What to produce
The material below is to be copied exactly from the line with "camera: 30 degrees right, 5 degrees up" up to and including the line with "(623, 297) = (527, 140): turquoise", with nothing else kept and no pictures.

Working data

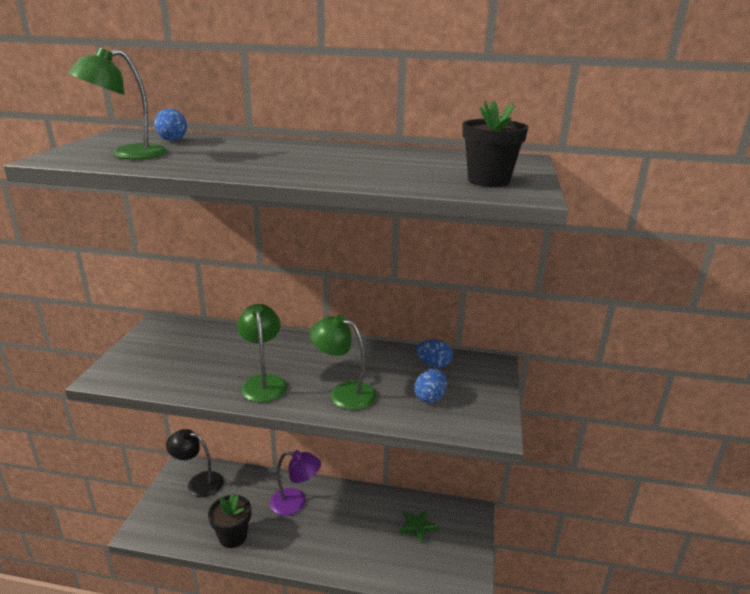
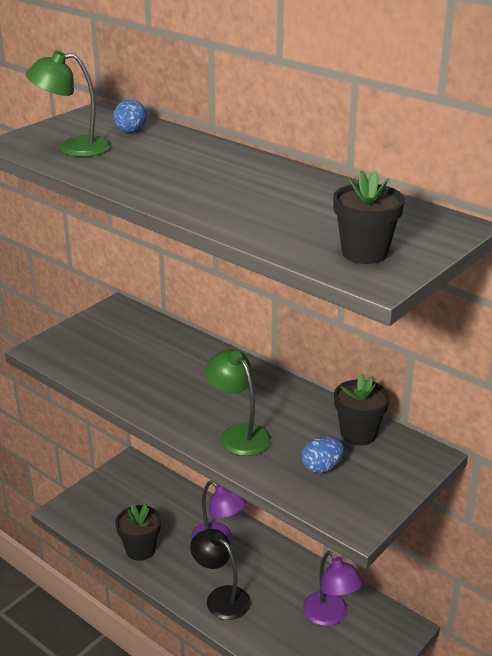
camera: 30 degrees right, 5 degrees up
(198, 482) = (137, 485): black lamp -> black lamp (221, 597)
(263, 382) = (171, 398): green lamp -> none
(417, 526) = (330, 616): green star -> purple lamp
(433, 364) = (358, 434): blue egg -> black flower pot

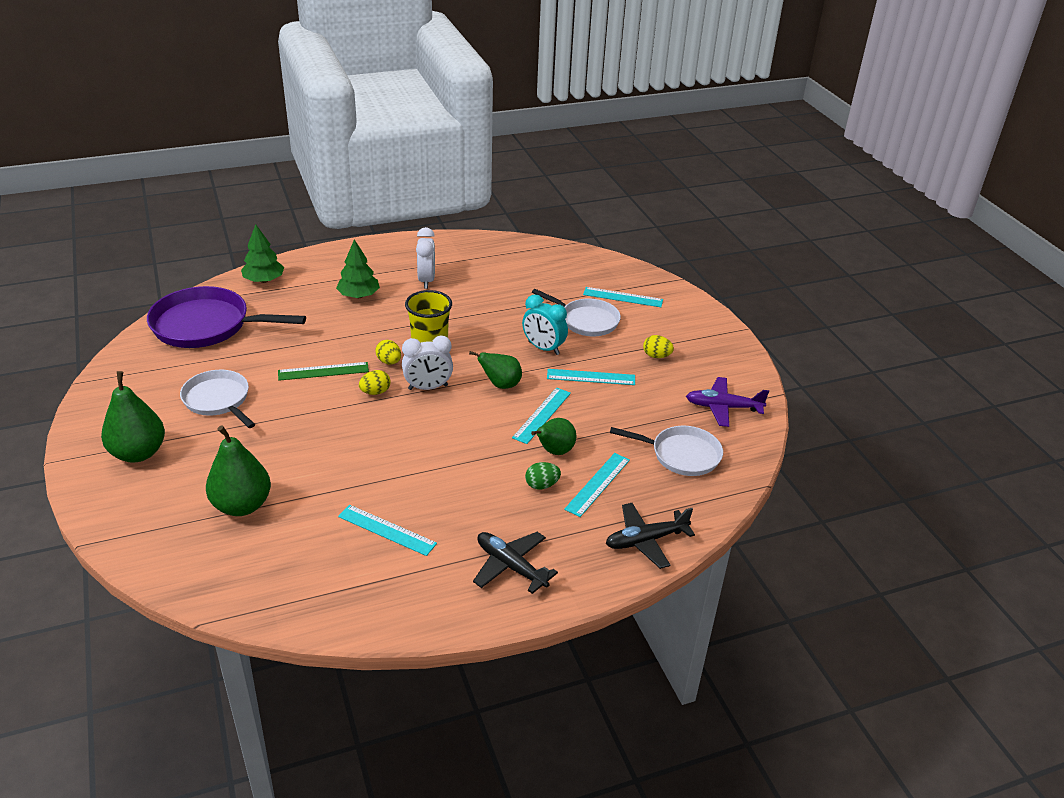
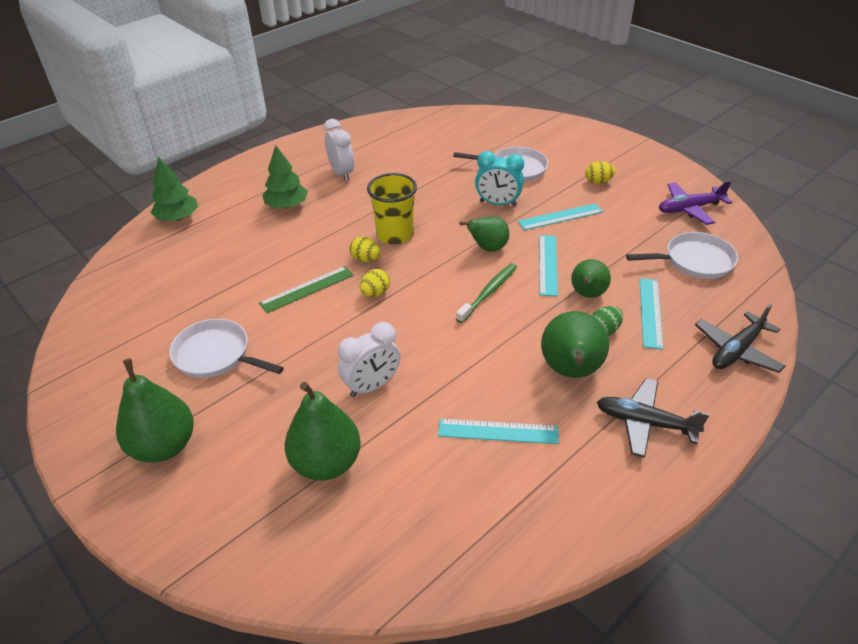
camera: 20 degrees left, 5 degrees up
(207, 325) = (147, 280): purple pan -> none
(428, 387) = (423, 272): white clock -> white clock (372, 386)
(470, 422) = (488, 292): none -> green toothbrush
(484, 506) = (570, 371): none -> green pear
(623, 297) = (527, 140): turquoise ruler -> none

* * *

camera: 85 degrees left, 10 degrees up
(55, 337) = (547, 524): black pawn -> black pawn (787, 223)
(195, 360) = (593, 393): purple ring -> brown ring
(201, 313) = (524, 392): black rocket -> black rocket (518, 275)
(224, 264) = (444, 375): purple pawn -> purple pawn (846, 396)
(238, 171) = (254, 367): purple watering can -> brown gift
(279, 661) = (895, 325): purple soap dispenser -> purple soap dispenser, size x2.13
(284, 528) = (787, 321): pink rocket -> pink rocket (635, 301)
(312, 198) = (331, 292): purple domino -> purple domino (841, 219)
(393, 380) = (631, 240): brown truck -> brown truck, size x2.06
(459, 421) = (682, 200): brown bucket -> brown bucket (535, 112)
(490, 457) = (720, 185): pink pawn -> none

Solution to this problem
camera: 30 degrees right, 5 degrees up
(198, 482) = (137, 485): black lamp -> black lamp (221, 597)
(263, 382) = (171, 398): green lamp -> none
(417, 526) = (330, 616): green star -> purple lamp
(433, 364) = (358, 434): blue egg -> black flower pot

camera: 20 degrees left, 5 degrees up
(207, 325) = (147, 280): purple pan -> none
(428, 387) = (423, 272): white clock -> white clock (372, 386)
(470, 422) = (488, 292): none -> green toothbrush
(484, 506) = (570, 371): none -> green pear
(623, 297) = (527, 140): turquoise ruler -> none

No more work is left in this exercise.